INSTRUCTIONS TO FOLLOW: Reproduce the records between the line holding "pink rectangle: rotated 24" and the line holding "green square: moved 2 px right", inclusive, omitting the pictures from your answer.

DATA LISTING:
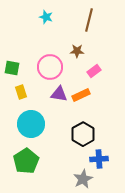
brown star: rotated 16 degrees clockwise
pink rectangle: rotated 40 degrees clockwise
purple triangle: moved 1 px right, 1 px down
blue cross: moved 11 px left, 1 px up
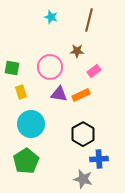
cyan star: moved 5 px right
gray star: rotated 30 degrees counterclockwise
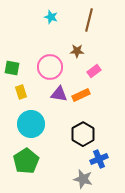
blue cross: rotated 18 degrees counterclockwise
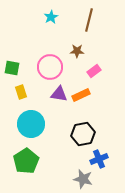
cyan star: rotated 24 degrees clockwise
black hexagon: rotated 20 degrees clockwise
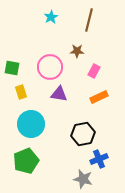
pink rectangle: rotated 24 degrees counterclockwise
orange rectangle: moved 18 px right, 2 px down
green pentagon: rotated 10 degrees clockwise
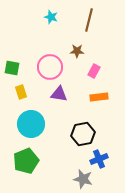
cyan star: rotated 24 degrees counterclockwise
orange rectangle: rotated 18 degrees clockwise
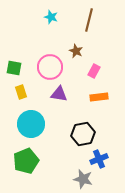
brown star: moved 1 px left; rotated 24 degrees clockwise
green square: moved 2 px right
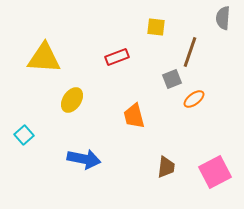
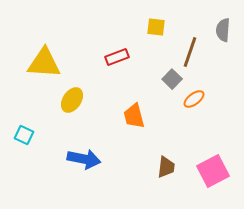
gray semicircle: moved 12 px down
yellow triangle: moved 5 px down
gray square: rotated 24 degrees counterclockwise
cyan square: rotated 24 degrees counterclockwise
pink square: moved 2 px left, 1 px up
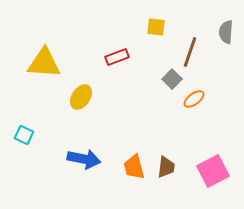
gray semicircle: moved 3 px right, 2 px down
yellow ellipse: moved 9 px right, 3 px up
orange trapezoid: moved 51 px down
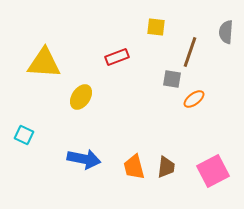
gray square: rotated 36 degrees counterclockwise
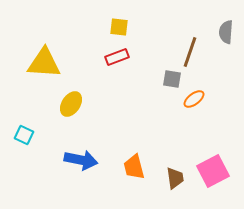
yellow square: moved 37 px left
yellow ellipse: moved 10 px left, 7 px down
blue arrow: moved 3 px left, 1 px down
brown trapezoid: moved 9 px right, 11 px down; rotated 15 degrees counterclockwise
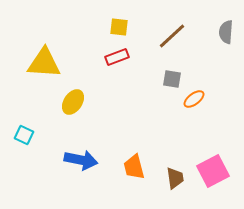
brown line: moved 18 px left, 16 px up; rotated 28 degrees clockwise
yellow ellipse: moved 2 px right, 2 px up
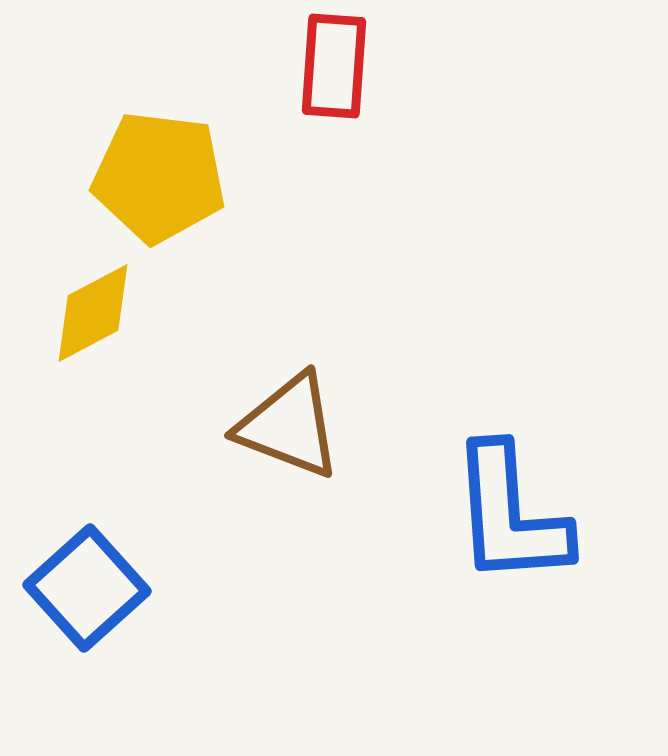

COMPLETED TASK:
pink rectangle: rotated 24 degrees counterclockwise
orange rectangle: moved 18 px right, 2 px down
green pentagon: rotated 10 degrees clockwise
cyan star: rotated 24 degrees counterclockwise
orange rectangle: rotated 18 degrees clockwise
brown star: moved 1 px left; rotated 24 degrees clockwise
green square: moved 2 px right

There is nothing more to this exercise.